Starting with the first line below, extract each line through the one that contains "blue cake [690,188,766,247]", inclusive, excluding pictures.

RECORDS FOR THIS TASK
┌──

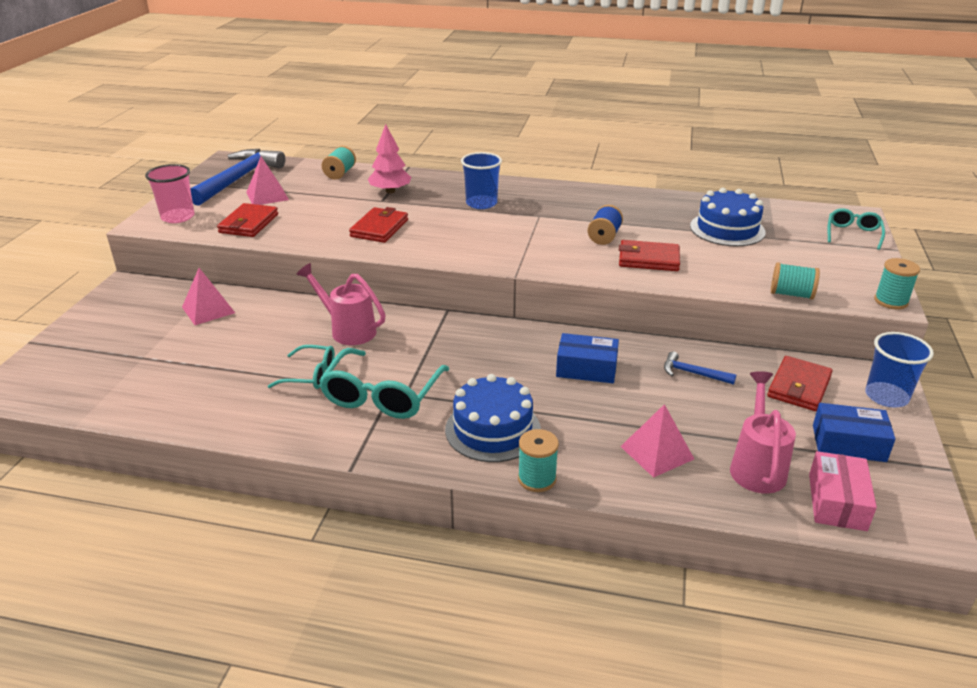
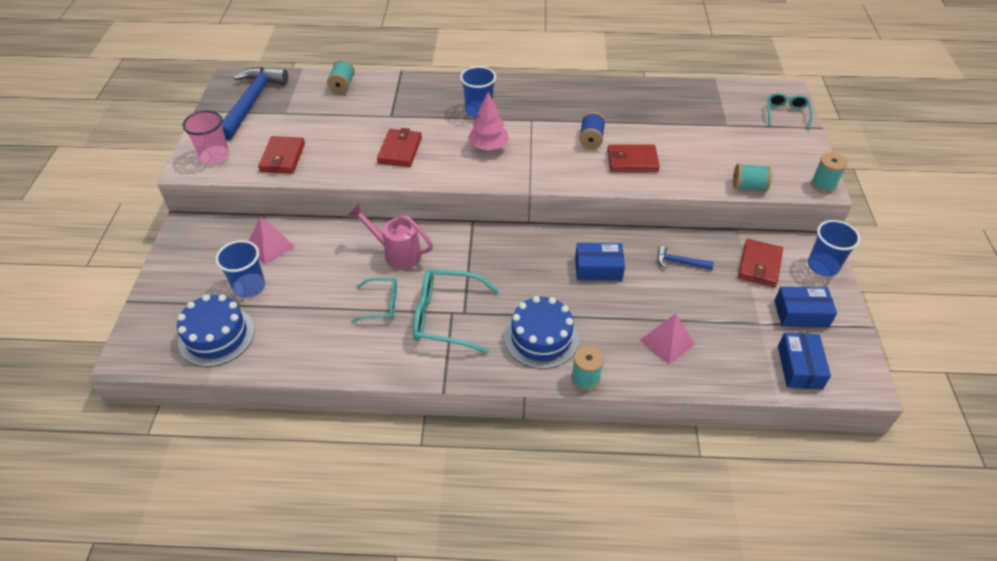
camera: 10 degrees left, 15 degrees up
pink pyramid [246,156,289,205] -> none
turquoise glasses [319,348,449,419] -> turquoise glasses turned 90 degrees clockwise [413,269,499,354]
pink tree [368,124,411,194] -> pink tree moved to [468,92,509,151]
blue cake [690,188,766,247] -> blue cake moved to [177,294,255,367]
pink watering can [730,371,796,494] -> none
pink box [809,451,877,531] -> blue box [778,332,831,389]
none -> blue cup [215,240,265,298]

└──

REPLY
camera: 10 degrees left, 15 degrees up
pink pyramid [246,156,289,205] -> none
turquoise glasses [319,348,449,419] -> turquoise glasses turned 90 degrees clockwise [413,269,499,354]
pink tree [368,124,411,194] -> pink tree moved to [468,92,509,151]
blue cake [690,188,766,247] -> blue cake moved to [177,294,255,367]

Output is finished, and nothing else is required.